Task requirements: When you find the line with "R4: 3.3k (+12V, N003) -> 3.3k (+12V, 0V)" among the records below, reproduce it and each line after it exactly, ending with the line with "R116: 1.5k (AUX, U105/PA7)".

Data items:
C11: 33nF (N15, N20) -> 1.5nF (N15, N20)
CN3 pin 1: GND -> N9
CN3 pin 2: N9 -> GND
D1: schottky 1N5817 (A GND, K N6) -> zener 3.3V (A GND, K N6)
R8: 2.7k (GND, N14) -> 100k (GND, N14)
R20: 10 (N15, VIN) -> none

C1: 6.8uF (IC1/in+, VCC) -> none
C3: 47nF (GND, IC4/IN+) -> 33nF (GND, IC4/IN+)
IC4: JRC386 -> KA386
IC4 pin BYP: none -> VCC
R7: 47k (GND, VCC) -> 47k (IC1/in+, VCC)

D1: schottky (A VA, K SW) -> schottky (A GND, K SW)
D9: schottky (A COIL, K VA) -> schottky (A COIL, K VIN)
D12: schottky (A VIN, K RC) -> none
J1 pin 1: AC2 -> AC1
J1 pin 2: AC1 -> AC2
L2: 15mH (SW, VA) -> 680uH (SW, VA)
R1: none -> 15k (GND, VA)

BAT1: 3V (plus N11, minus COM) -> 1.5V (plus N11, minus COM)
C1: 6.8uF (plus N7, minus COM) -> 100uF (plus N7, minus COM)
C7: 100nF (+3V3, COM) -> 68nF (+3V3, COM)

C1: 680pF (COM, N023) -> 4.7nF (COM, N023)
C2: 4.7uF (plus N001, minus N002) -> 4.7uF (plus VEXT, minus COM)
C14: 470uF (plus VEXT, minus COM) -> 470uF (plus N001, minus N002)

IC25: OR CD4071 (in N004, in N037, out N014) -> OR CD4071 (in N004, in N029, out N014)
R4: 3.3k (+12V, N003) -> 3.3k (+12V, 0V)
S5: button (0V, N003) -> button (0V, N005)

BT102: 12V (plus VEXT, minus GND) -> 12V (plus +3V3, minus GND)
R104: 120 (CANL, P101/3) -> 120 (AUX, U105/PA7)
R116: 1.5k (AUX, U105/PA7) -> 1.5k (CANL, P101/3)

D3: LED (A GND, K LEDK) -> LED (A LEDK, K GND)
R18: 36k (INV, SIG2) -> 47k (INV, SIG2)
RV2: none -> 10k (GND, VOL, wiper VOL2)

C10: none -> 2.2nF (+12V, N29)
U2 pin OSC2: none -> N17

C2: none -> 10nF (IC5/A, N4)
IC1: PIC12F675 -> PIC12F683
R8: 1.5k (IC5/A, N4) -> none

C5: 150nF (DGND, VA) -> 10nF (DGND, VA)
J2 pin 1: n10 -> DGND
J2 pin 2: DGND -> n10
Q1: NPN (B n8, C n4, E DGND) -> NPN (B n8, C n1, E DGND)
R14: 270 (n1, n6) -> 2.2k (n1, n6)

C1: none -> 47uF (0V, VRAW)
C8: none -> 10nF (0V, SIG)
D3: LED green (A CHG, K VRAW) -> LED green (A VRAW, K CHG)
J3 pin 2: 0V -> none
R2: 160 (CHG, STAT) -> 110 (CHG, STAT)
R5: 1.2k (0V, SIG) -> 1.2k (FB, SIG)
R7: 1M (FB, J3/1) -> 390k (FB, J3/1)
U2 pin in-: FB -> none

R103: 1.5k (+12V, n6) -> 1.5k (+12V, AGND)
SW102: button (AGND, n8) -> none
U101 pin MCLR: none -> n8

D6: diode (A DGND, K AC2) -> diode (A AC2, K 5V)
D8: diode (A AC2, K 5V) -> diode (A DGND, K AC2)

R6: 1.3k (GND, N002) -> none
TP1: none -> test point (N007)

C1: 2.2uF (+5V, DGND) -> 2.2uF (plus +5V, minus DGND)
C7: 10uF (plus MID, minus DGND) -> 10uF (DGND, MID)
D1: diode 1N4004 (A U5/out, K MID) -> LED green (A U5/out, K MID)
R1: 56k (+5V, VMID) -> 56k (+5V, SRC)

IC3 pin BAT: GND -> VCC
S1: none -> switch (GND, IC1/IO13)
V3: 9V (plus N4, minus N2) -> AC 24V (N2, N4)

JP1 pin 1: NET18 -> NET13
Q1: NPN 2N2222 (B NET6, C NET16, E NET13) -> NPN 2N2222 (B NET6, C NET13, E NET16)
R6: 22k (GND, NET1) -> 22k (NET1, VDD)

Task solution:
R4: 3.3k (+12V, N003) -> 3.3k (+12V, 0V)
S5: button (0V, N003) -> button (0V, N005)

BT102: 12V (plus VEXT, minus GND) -> 12V (plus +3V3, minus GND)
R104: 120 (CANL, P101/3) -> 120 (AUX, U105/PA7)
R116: 1.5k (AUX, U105/PA7) -> 1.5k (CANL, P101/3)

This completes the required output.